## WHAT YOU WILL DO
Skip the pictures. Quote every line below, exactly, from the one with "(706, 147) = (755, 221): none -> black bottle" through the final line.

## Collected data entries
========================================

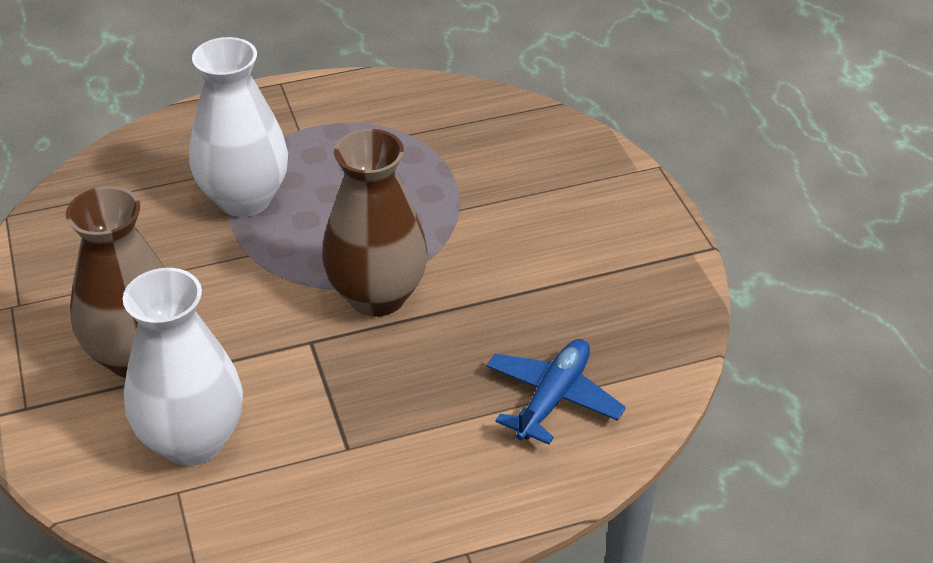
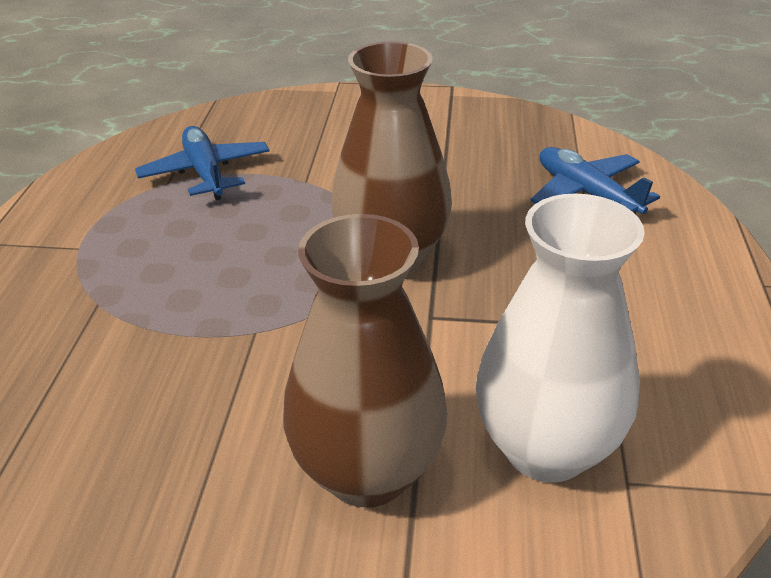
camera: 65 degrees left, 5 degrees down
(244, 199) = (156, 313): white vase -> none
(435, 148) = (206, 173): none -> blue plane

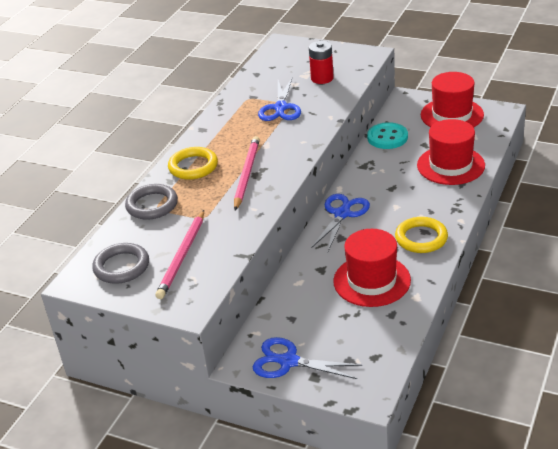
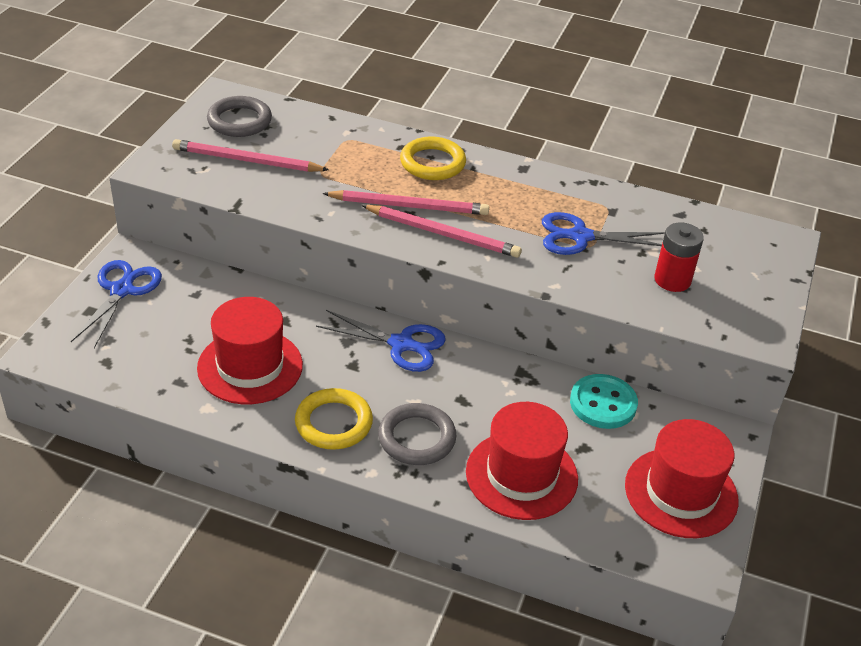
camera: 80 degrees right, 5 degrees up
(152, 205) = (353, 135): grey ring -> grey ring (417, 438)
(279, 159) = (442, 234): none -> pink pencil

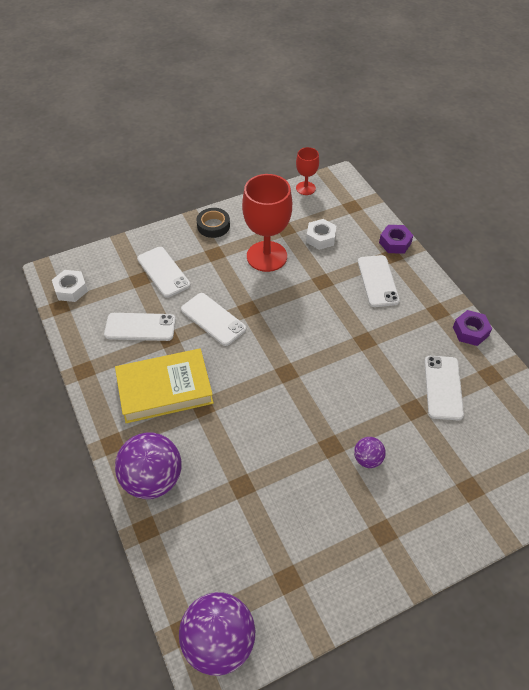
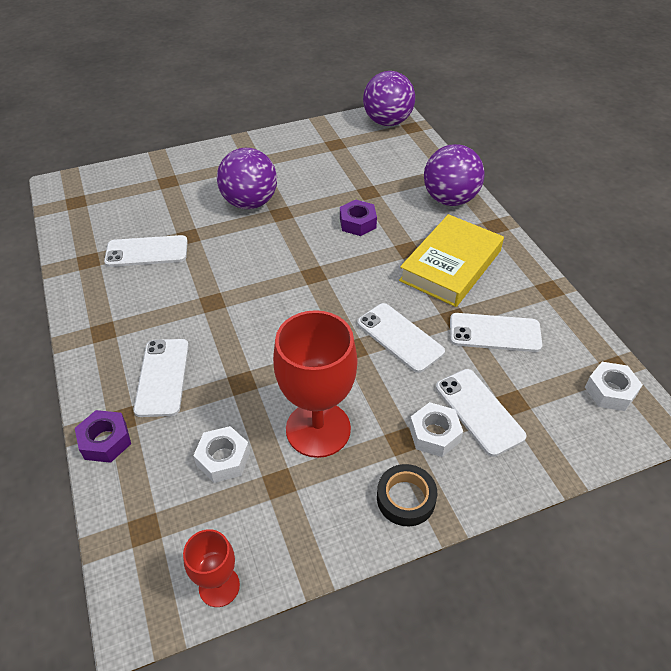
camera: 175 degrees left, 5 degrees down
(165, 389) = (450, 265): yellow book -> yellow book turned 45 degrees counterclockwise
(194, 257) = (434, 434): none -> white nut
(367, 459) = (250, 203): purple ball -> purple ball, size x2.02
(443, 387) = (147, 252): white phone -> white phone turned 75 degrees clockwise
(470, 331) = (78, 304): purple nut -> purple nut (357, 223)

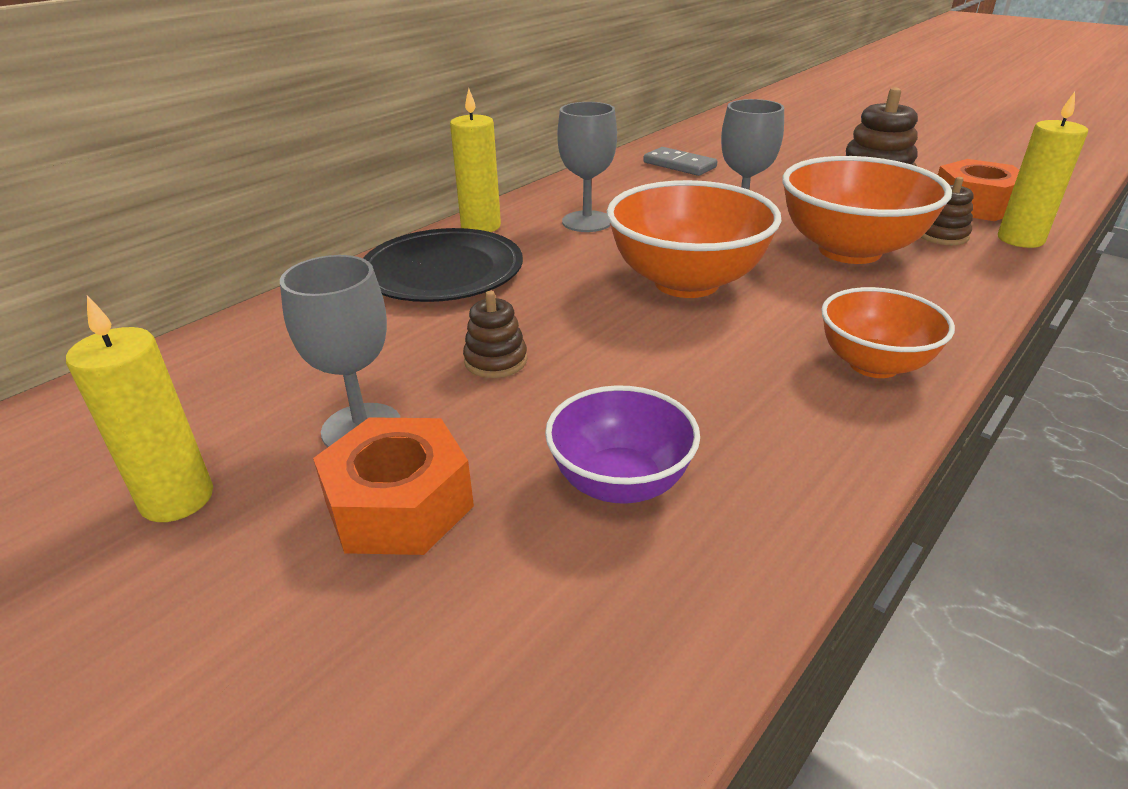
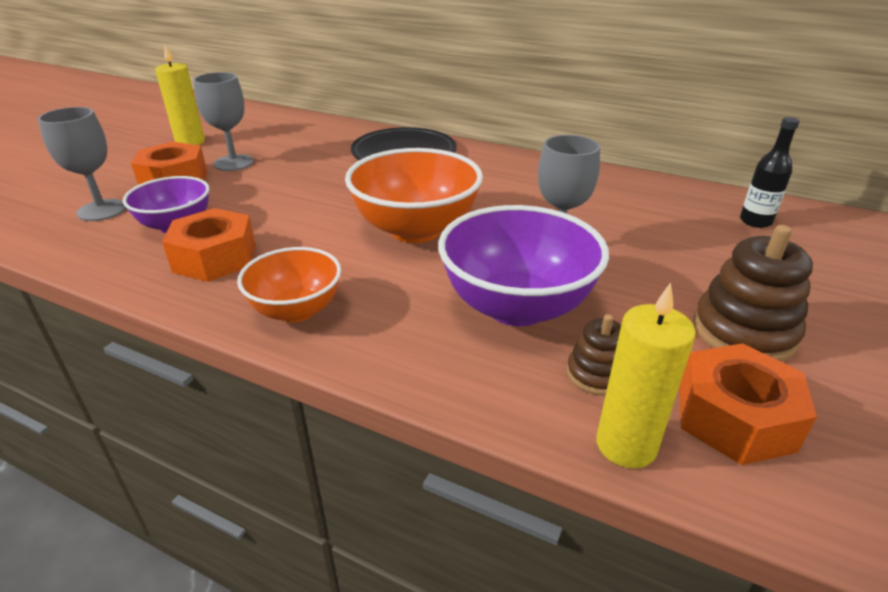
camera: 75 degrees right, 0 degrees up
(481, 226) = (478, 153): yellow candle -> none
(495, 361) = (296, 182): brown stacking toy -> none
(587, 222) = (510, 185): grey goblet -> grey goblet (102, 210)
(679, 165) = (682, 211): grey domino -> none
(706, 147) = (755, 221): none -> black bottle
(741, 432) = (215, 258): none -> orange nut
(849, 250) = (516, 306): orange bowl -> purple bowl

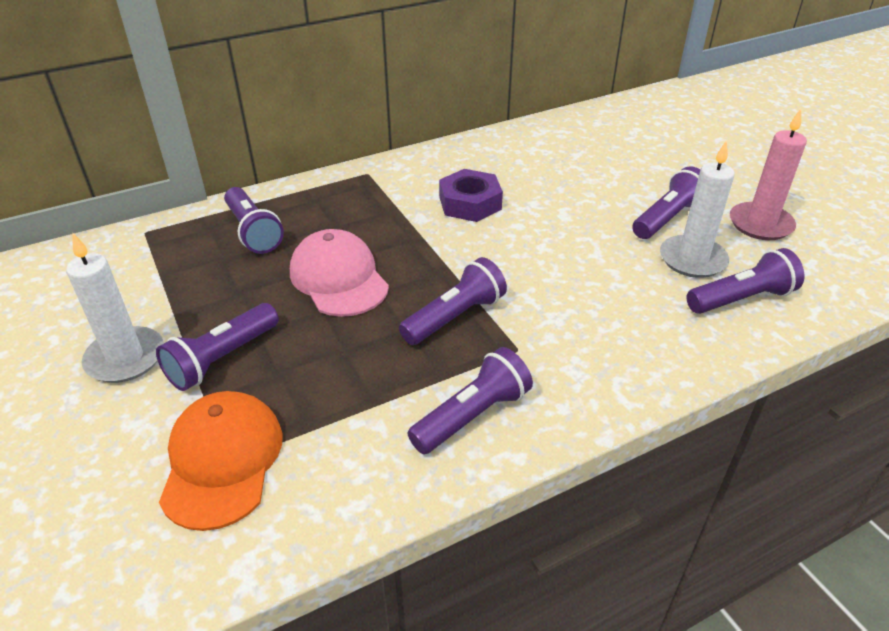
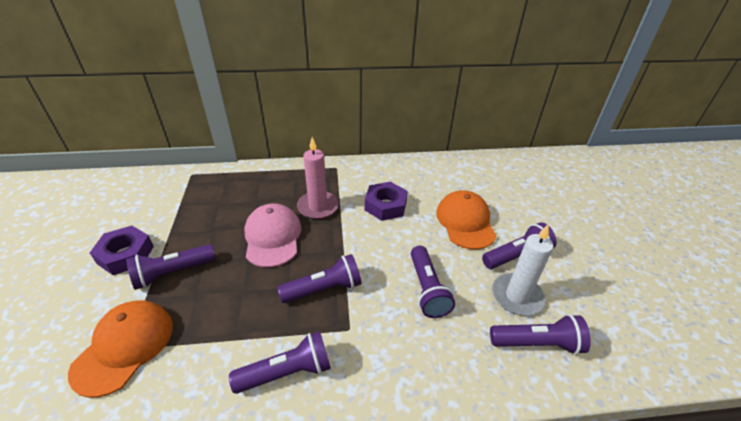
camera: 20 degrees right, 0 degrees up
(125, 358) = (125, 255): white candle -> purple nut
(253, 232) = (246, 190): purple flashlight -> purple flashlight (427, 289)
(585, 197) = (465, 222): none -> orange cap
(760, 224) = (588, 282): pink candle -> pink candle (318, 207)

========================================

## WRITTEN RESPONSE
(706, 147) = (755, 221): none -> black bottle
(741, 432) = (215, 258): none -> orange nut
(849, 250) = (516, 306): orange bowl -> purple bowl

camera: 20 degrees right, 0 degrees up
(125, 358) = (125, 255): white candle -> purple nut
(253, 232) = (246, 190): purple flashlight -> purple flashlight (427, 289)
(585, 197) = (465, 222): none -> orange cap
(760, 224) = (588, 282): pink candle -> pink candle (318, 207)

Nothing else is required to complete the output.